» REQUIRED WORK: In your copy, repeat the records exactly and leave out the pictures.

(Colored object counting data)

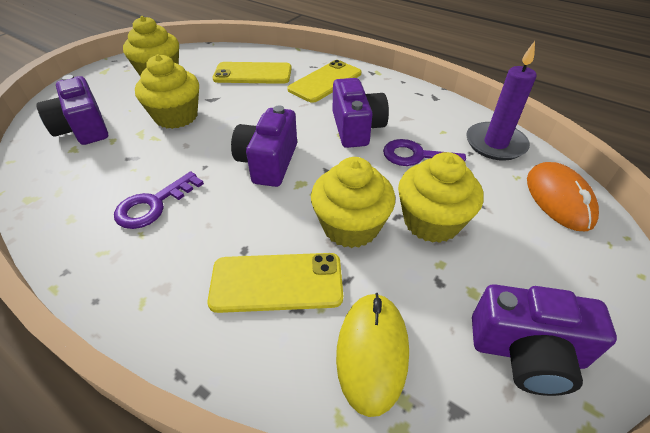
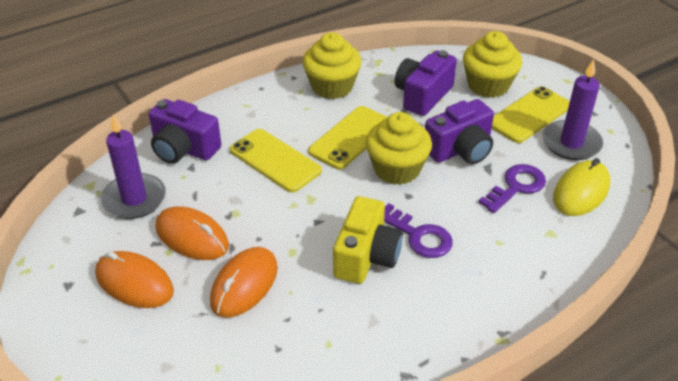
orange mouse: 1 -> 3
purple camera: 4 -> 3
purple candle: 1 -> 2
yellow camera: 0 -> 1
yellow cupcake: 4 -> 3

» SOLVED PROBLEM:
orange mouse: 1 -> 3
purple camera: 4 -> 3
purple candle: 1 -> 2
yellow camera: 0 -> 1
yellow cupcake: 4 -> 3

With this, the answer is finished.